_Material to process_
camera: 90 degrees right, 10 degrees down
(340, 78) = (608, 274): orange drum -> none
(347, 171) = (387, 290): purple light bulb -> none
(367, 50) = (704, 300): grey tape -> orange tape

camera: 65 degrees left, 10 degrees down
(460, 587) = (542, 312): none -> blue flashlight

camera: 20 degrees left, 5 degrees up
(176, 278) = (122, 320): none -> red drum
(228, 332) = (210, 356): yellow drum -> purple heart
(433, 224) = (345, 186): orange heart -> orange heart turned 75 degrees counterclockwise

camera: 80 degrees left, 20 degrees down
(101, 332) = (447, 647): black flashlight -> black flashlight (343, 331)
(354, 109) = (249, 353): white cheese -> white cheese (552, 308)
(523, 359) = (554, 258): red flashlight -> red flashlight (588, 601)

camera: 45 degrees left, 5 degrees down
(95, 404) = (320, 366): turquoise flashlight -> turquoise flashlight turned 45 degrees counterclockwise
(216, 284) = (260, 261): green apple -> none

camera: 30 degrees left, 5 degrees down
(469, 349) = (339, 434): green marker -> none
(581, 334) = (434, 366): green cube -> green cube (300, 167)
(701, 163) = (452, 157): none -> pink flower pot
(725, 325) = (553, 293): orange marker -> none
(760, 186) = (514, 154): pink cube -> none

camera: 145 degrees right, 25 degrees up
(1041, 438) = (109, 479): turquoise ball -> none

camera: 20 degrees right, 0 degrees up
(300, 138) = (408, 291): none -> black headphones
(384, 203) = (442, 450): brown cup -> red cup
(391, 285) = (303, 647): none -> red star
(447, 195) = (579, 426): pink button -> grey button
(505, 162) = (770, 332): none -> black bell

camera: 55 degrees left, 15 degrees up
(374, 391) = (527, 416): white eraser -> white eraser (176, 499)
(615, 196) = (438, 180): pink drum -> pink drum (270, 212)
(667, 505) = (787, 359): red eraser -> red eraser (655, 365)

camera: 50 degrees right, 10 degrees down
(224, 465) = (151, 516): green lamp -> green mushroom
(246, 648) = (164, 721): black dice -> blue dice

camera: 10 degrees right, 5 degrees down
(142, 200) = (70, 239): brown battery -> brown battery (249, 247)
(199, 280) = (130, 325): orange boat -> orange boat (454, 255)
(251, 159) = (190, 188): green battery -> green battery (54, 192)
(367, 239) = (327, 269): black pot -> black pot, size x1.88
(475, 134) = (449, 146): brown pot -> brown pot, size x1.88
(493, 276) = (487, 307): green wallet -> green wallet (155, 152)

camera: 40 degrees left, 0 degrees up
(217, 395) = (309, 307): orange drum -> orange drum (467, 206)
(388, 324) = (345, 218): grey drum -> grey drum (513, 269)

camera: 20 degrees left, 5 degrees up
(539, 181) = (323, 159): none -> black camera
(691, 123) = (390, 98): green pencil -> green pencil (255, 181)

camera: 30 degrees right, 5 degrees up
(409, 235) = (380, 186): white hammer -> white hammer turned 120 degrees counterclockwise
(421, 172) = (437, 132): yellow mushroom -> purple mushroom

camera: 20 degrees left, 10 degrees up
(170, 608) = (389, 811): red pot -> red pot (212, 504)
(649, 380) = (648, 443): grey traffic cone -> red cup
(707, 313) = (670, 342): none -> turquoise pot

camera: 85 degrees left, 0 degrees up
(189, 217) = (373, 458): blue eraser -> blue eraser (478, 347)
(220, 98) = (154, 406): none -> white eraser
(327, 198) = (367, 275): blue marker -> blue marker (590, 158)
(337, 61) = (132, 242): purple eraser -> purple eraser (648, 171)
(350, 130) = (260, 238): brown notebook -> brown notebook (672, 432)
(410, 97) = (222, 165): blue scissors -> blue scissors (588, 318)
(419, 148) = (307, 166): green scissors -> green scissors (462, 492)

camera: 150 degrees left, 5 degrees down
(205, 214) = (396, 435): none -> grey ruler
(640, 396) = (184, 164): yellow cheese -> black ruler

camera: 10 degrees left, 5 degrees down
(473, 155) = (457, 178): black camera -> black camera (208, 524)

_What you need to do_
Only a number should be given in reply: how many lines in the entries above hold "turquoise".

_Solution for this task_
3